PROBLEM TO WORK ON: An exact transcription of every entry is required. Images are not part of it.

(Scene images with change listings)
* * * * *

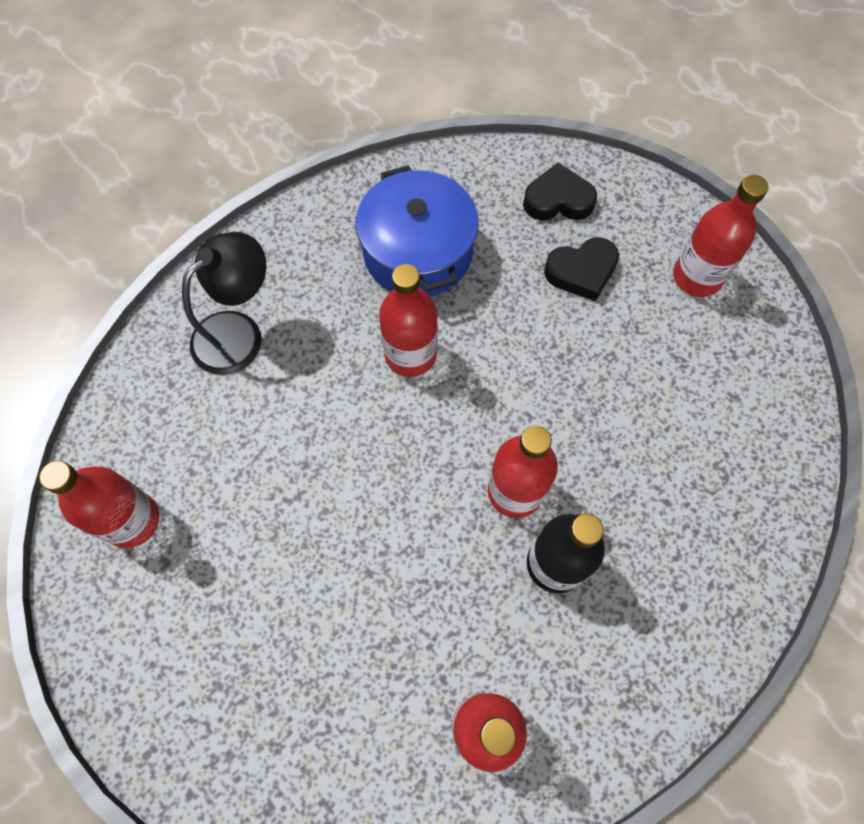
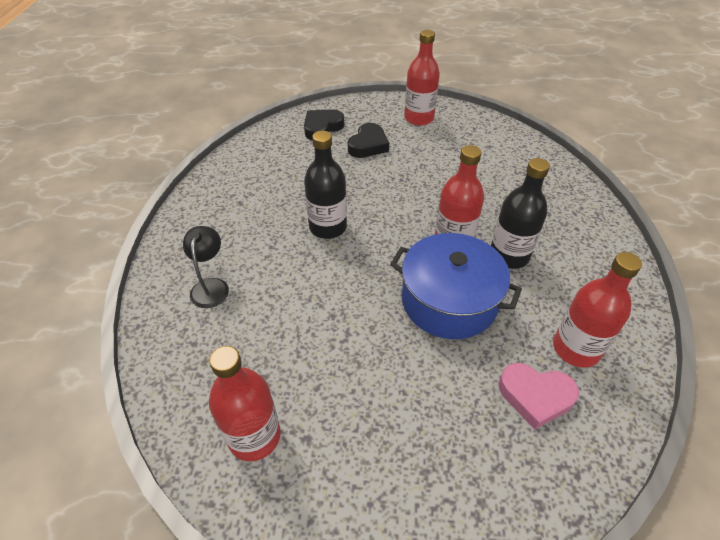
camera: 45 degrees left, 20 degrees down
(238, 332) = (211, 286): black lamp -> black lamp, size x0.66
(383, 726) = (535, 396): none -> pink heart
(410, 354) = (328, 227): red bottle -> black bottle
(418, 252) = (277, 186): blue pot -> blue pot (449, 301)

* * * * *

ANSWER SPACE:
camera: 45 degrees left, 20 degrees down
(238, 332) = (211, 286): black lamp -> black lamp, size x0.66
(383, 726) = (535, 396): none -> pink heart
(410, 354) = (328, 227): red bottle -> black bottle
(418, 252) = (277, 186): blue pot -> blue pot (449, 301)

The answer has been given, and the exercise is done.